## YOUR TASK
From the material below, copy every line in which the word "banana" occurs.

* * *

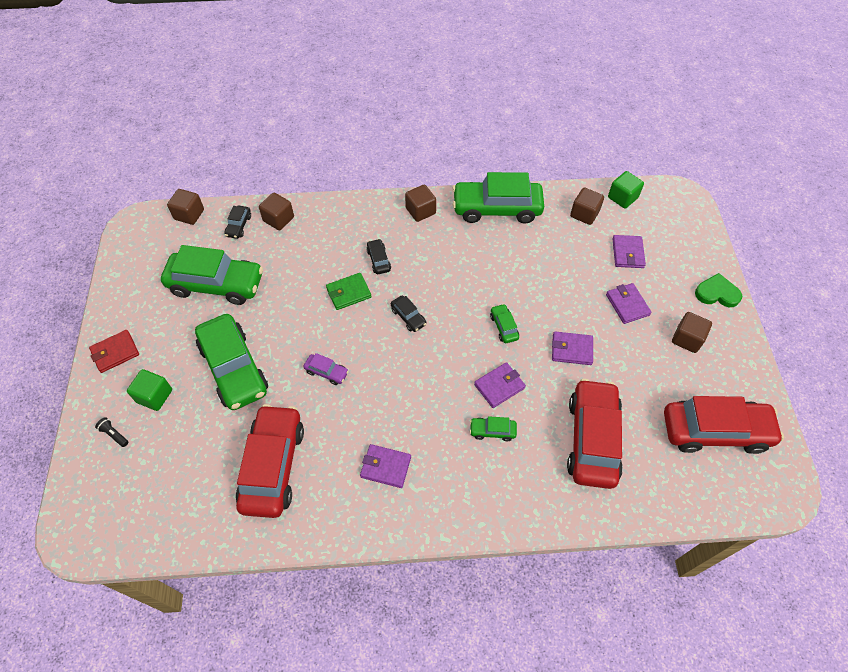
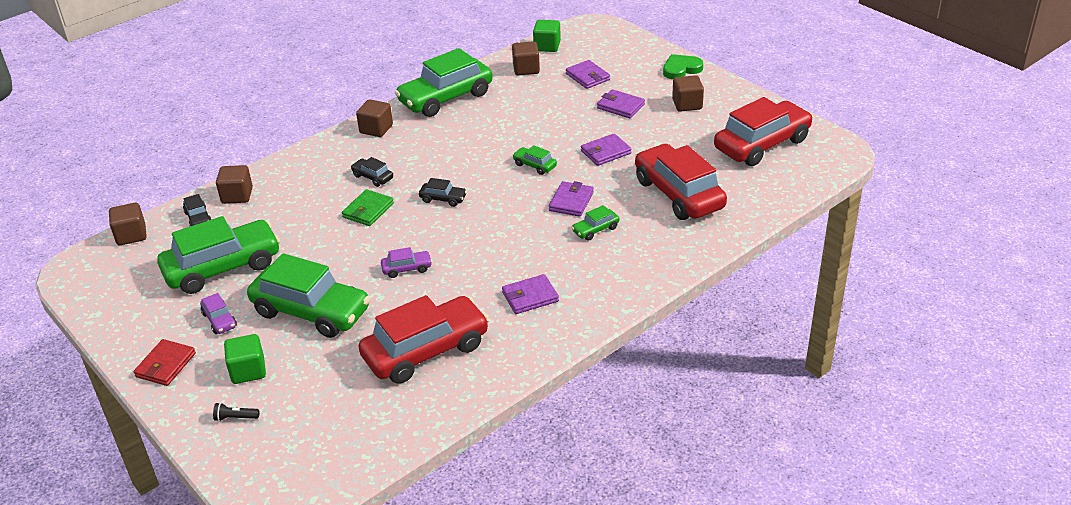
camera: 35 degrees left, 20 degrees down
(176, 334) = (219, 320): none -> purple car
(273, 466) = (426, 351): red car -> red car turned 90 degrees clockwise

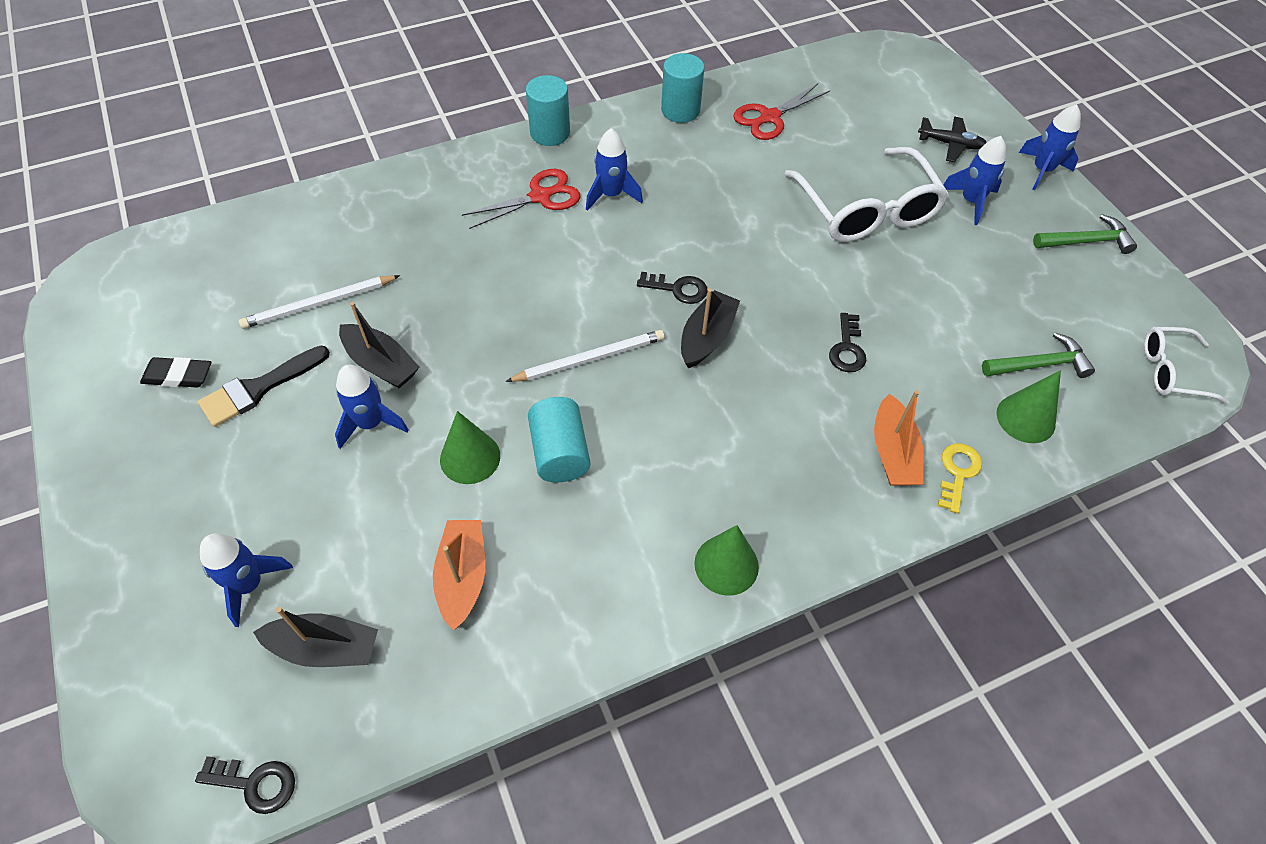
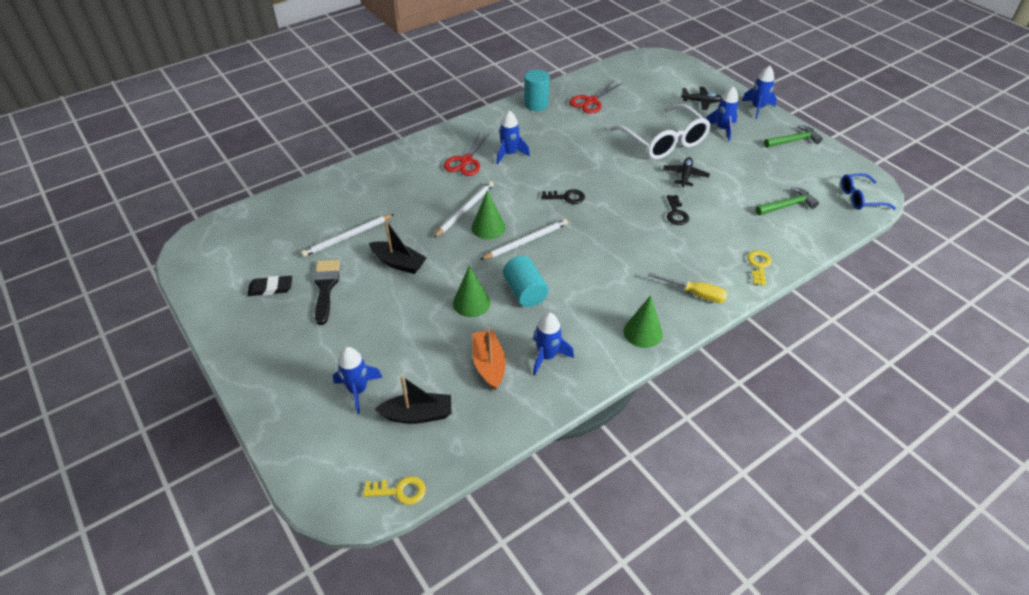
camera: 10 degrees left, 10 degrees down
(255, 783) = (400, 491): black key -> yellow key
(259, 388) = (325, 287): black brush -> black brush turned 135 degrees clockwise
(370, 423) = (403, 295): blue rocket -> blue rocket (547, 356)
(511, 286) = (465, 210): none -> white pencil
(540, 197) = (466, 161): red scissors -> red scissors turned 150 degrees clockwise
(550, 133) = (460, 126): turquoise cylinder -> none
(707, 337) = (592, 220): black boat -> none
(835, 508) = (695, 294): none -> yellow screwdriver
(883, 279) = (685, 175): none -> black plane
(893, 452) = (719, 261): orange boat -> none
(1025, 418) = (788, 233): green cone -> green cone (488, 227)
(1171, 371) = (860, 198): white glasses -> blue glasses

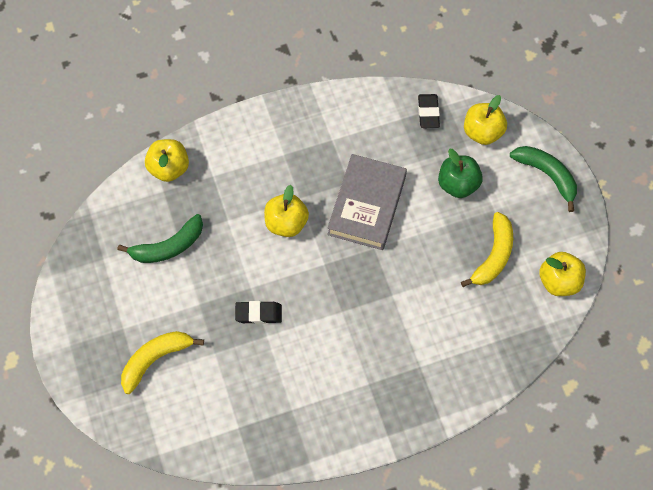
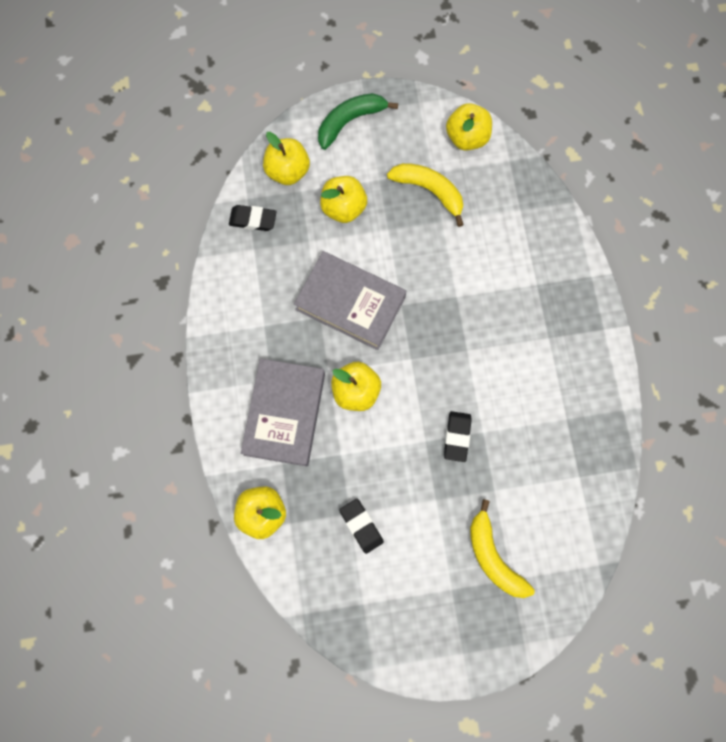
camera: 80 degrees left, 10 degrees up
(168, 246) = (361, 526): green banana -> black eraser
(256, 170) = (285, 414): none -> grey book
(458, 184) = (343, 208): green apple -> yellow apple

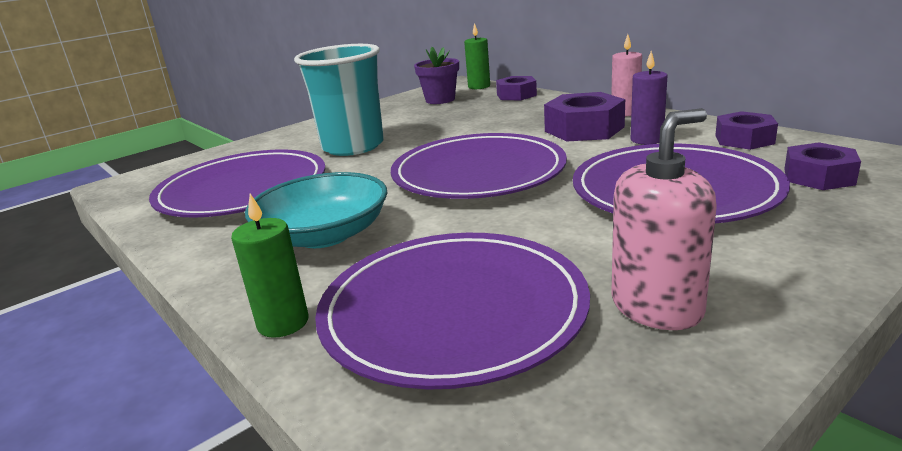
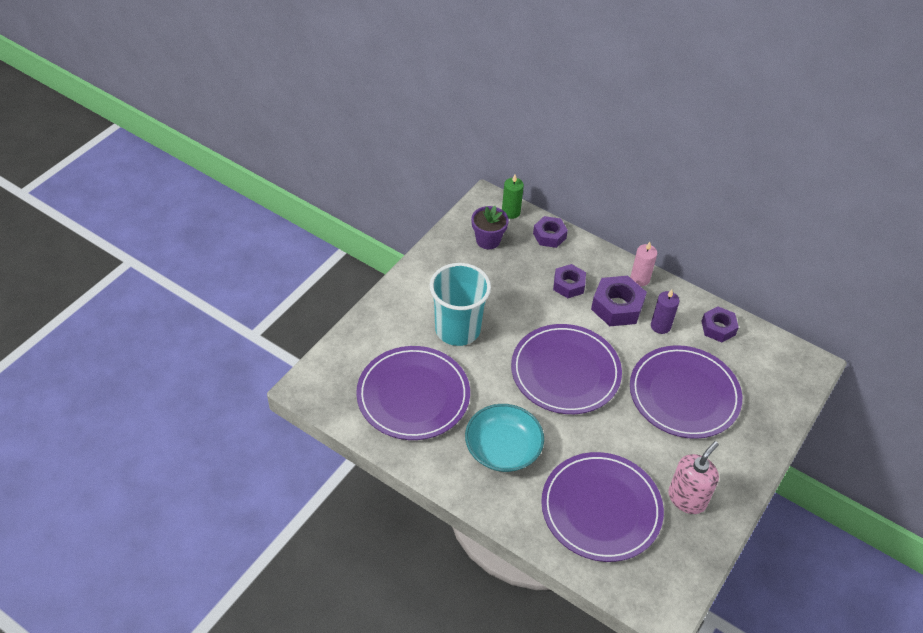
camera: 20 degrees left, 25 degrees up
(283, 323) = (525, 524): green candle -> none
(818, 176) = (756, 378): purple nut -> purple nut (568, 285)

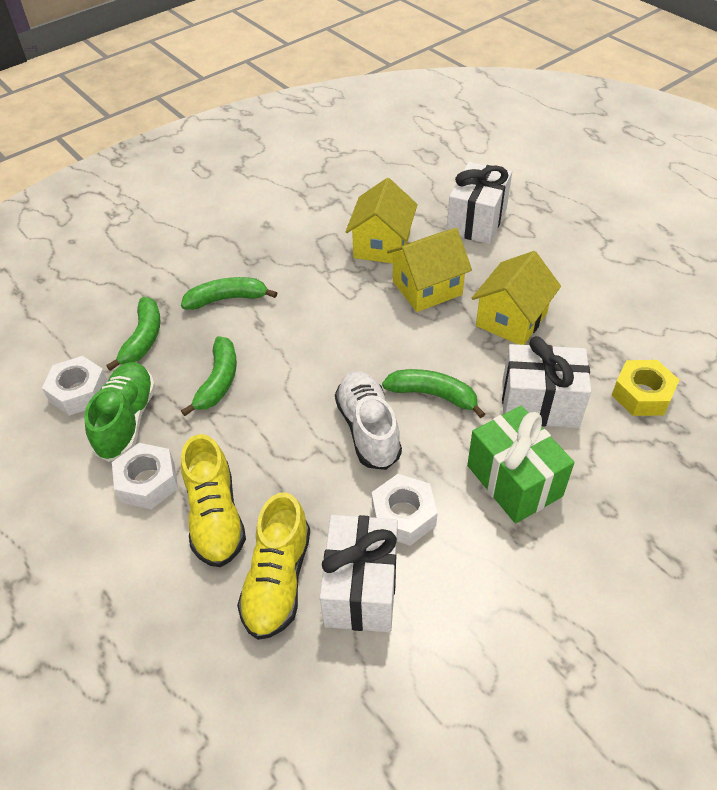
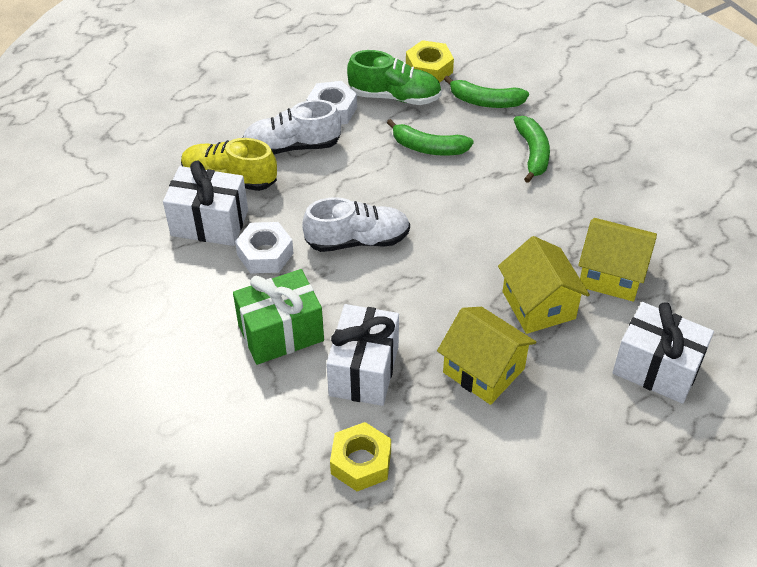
camera: 95 degrees right, 0 degrees up
(79, 392) = (429, 69): white nut -> yellow nut
(215, 516) = (292, 146): yellow shoe -> white shoe
(433, 395) = (389, 290): green banana -> none

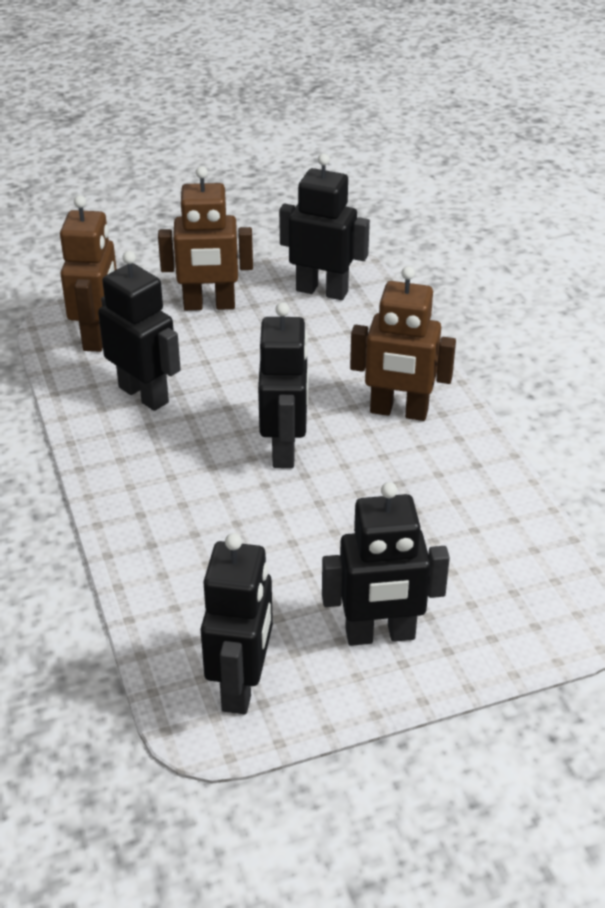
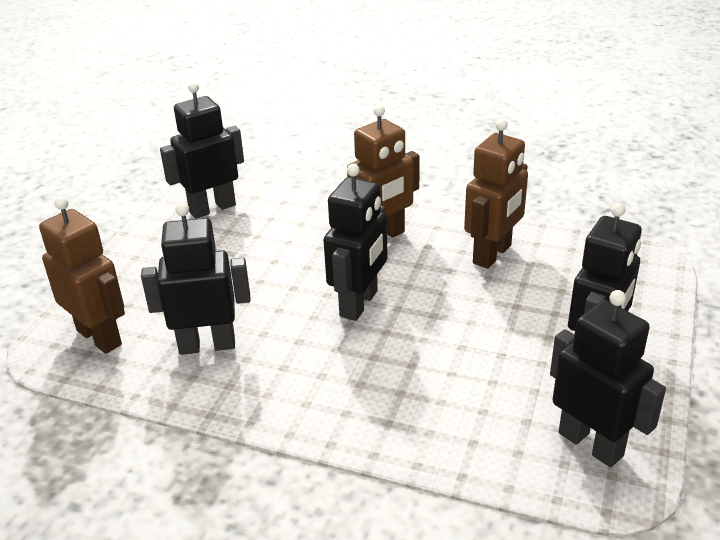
camera: 50 degrees left, 5 degrees down
(209, 305) = (150, 264): brown robot -> brown robot (492, 254)
(285, 449) = (359, 304): black robot -> black robot turned 75 degrees clockwise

* * *

## COMPLETED EXERCISE
(168, 246) = (361, 526): green banana -> black eraser
(433, 395) = (389, 290): green banana -> none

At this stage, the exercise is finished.